◆ WHAT IS REQUIRED ◆
In the entries that follow, the line with "(122, 334) = (304, 184): white brush -> none" opens the range and the line with "camera: 90 degrees left, 10 degrees up" closes it; repeat that range exactly, both lines included.
====== PROVIDED ENTRIES
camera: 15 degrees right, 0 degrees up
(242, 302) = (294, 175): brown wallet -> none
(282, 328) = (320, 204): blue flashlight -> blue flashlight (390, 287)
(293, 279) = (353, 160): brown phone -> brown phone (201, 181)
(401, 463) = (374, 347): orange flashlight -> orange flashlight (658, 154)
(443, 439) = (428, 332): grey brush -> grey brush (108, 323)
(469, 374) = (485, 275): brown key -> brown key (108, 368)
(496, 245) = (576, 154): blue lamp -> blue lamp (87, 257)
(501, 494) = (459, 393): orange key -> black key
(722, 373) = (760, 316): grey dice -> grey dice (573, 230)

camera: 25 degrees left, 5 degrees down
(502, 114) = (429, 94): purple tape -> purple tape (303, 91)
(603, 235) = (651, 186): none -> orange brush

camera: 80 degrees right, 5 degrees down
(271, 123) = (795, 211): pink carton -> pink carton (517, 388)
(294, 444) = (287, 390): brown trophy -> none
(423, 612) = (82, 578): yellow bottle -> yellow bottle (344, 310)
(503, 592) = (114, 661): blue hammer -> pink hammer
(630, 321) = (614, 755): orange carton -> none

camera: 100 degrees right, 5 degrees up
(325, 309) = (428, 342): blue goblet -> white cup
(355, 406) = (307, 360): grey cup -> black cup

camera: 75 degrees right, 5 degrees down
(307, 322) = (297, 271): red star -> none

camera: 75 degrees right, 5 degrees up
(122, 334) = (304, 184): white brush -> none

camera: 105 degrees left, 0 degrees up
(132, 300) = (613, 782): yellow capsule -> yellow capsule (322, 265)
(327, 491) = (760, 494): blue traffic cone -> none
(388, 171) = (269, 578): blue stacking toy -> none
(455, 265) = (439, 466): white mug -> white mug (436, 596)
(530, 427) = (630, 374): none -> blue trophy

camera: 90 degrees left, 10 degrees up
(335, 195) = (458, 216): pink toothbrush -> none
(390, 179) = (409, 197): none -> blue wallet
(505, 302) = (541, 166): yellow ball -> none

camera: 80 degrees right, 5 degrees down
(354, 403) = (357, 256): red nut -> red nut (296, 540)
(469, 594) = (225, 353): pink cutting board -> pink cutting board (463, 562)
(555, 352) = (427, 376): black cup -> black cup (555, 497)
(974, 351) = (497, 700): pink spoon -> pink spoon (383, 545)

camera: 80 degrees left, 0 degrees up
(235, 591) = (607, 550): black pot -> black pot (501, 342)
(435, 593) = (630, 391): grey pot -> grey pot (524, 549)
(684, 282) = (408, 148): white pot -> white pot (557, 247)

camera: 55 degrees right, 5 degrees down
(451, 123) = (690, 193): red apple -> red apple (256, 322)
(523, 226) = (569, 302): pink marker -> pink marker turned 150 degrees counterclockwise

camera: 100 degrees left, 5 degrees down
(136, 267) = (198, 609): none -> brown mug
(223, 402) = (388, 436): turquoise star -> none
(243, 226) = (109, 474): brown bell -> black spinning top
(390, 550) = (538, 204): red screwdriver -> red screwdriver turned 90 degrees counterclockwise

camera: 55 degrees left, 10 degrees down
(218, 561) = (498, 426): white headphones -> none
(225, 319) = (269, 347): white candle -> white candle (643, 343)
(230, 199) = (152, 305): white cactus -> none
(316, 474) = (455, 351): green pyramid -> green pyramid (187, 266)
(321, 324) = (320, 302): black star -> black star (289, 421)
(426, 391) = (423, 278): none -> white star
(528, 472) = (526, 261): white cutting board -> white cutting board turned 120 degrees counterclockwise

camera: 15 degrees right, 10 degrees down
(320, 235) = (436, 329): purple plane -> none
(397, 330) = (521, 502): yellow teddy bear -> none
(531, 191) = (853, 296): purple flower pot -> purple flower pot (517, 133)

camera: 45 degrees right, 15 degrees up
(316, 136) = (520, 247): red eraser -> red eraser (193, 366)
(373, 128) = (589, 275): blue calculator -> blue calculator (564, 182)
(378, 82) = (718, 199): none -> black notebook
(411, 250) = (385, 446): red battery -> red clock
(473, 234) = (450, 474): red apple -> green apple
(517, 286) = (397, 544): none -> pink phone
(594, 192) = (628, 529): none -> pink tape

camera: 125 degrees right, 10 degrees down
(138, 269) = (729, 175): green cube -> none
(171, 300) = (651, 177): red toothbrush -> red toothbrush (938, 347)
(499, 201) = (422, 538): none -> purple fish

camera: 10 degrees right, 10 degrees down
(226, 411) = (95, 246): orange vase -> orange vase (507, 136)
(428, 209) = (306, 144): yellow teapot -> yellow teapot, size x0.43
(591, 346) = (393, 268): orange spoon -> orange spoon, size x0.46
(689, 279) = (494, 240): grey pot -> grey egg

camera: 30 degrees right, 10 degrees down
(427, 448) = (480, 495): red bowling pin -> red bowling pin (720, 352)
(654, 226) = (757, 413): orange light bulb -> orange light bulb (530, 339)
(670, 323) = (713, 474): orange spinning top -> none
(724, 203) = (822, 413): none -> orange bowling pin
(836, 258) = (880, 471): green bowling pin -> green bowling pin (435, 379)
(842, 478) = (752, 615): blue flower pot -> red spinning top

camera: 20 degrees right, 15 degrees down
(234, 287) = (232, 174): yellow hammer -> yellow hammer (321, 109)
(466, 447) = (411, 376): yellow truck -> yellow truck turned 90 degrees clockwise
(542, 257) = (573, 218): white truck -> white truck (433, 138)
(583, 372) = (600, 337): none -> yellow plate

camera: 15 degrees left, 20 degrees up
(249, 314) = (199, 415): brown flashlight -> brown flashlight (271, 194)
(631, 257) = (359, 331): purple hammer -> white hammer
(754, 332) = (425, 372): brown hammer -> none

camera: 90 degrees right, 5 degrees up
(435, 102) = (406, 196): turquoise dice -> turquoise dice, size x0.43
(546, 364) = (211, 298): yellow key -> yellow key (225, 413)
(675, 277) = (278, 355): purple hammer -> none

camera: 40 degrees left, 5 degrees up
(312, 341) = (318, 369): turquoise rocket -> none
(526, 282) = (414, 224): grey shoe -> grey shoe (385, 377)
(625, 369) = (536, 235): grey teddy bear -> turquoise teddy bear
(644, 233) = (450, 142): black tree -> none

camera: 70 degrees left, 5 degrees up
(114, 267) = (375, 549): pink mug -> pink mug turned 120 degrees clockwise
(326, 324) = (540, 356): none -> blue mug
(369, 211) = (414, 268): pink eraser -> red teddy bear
============
◆ OUTPUT FOR THIS TASK ◆
(122, 334) = (304, 184): white brush -> none

camera: 105 degrees left, 0 degrees up
(132, 300) = (613, 782): yellow capsule -> yellow capsule (322, 265)
(327, 491) = (760, 494): blue traffic cone -> none
(388, 171) = (269, 578): blue stacking toy -> none
(455, 265) = (439, 466): white mug -> white mug (436, 596)
(530, 427) = (630, 374): none -> blue trophy

camera: 90 degrees left, 10 degrees up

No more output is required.